§ **WHAT TO PRODUCE**: Images in the data are to be skipped, while every line is restated exactly as written.

Change detection outputs
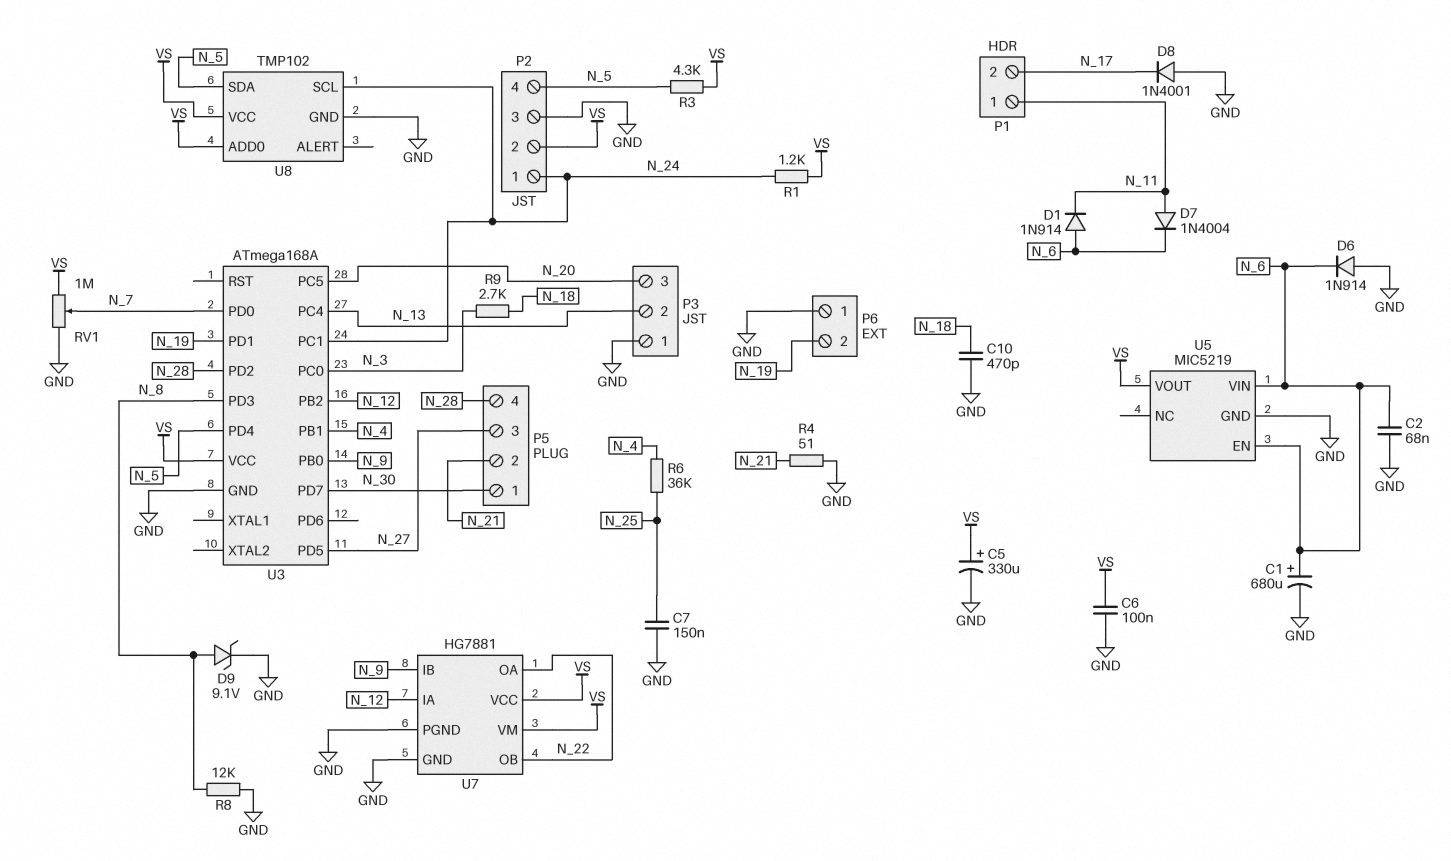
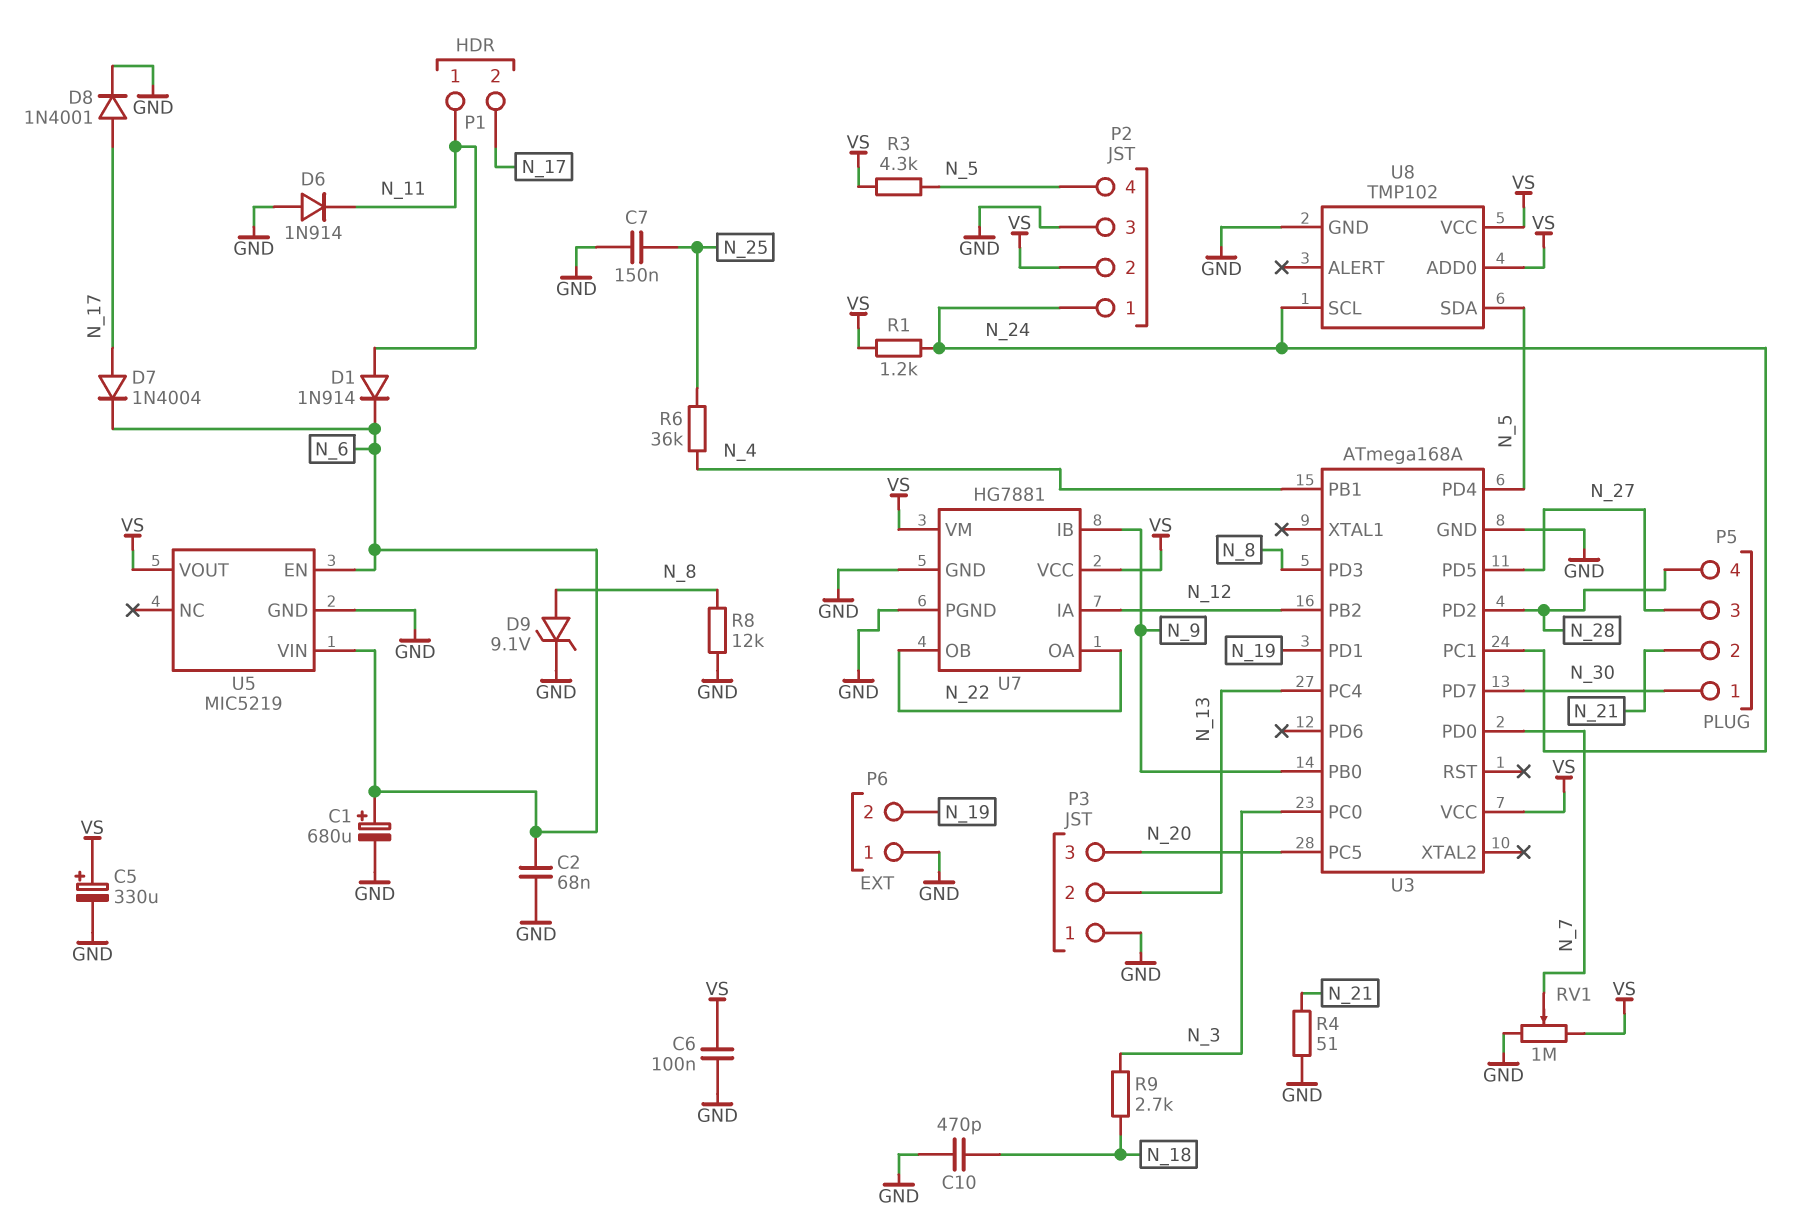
D1: diode 1N914 (A N_6, K N_11) -> diode 1N914 (A N_11, K N_6)
D6: diode 1N914 (A GND, K N_6) -> diode 1N914 (A GND, K N_11)
D7: diode 1N4004 (A N_11, K N_6) -> diode 1N4004 (A N_17, K N_6)
D8: diode 1N4001 (A GND, K N_17) -> diode 1N4001 (A N_17, K GND)

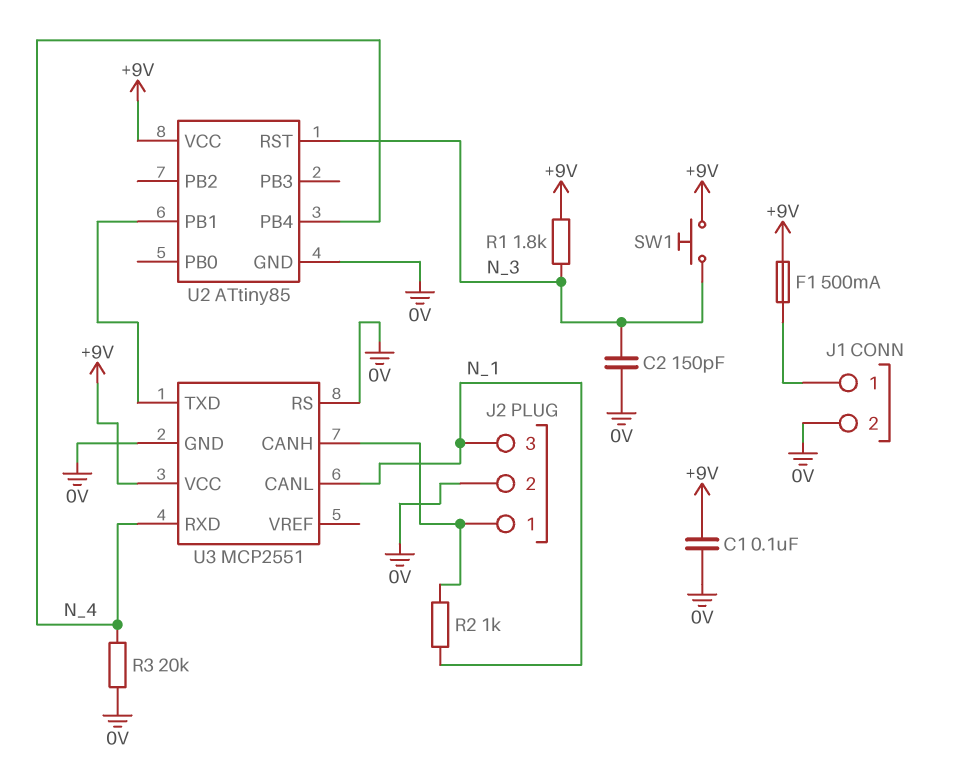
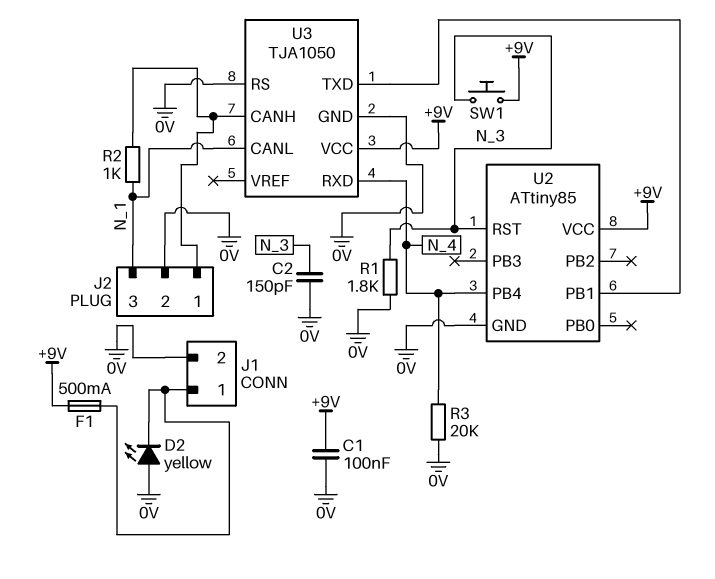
D2: none -> LED yellow (A 0V, K J1/1)
R1: 1.8k (+9V, N_3) -> 1.8k (0V, N_3)
U3: MCP2551 -> TJA1050

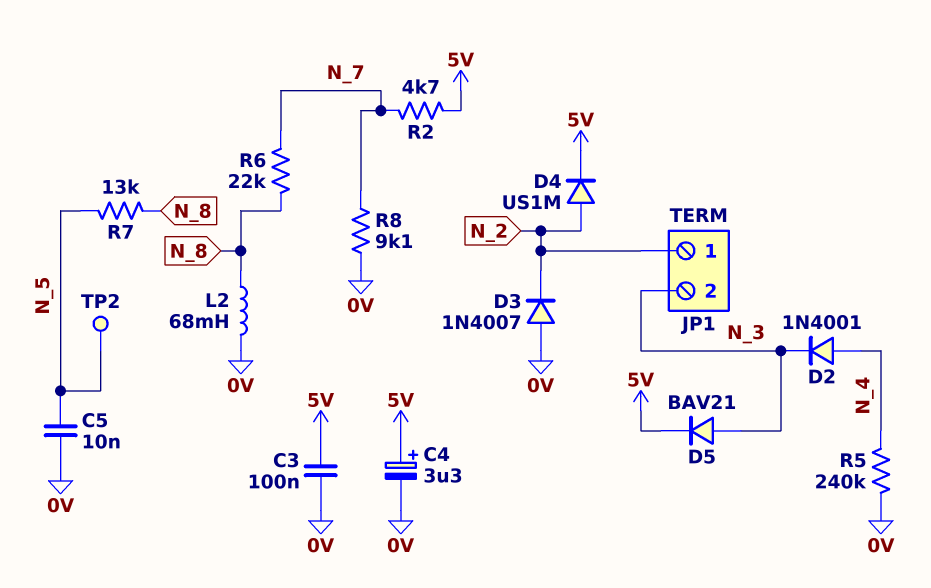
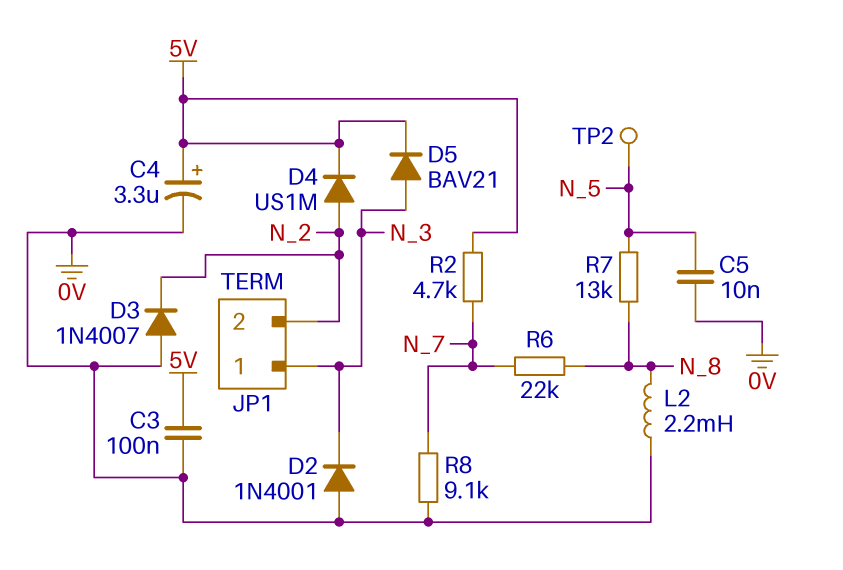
D2: diode 1N4001 (A N_4, K N_3) -> diode 1N4001 (A 0V, K N_3)
JP1 pin 1: N_2 -> N_3
JP1 pin 2: N_3 -> N_2
L2: 68mH (0V, N_8) -> 2.2mH (0V, N_8)
R5: 240k (0V, N_4) -> none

§ **RESPONSE FOR THIS EXERCISE**:
D1: diode 1N914 (A N_6, K N_11) -> diode 1N914 (A N_11, K N_6)
D6: diode 1N914 (A GND, K N_6) -> diode 1N914 (A GND, K N_11)
D7: diode 1N4004 (A N_11, K N_6) -> diode 1N4004 (A N_17, K N_6)
D8: diode 1N4001 (A GND, K N_17) -> diode 1N4001 (A N_17, K GND)

D2: none -> LED yellow (A 0V, K J1/1)
R1: 1.8k (+9V, N_3) -> 1.8k (0V, N_3)
U3: MCP2551 -> TJA1050

D2: diode 1N4001 (A N_4, K N_3) -> diode 1N4001 (A 0V, K N_3)
JP1 pin 1: N_2 -> N_3
JP1 pin 2: N_3 -> N_2
L2: 68mH (0V, N_8) -> 2.2mH (0V, N_8)
R5: 240k (0V, N_4) -> none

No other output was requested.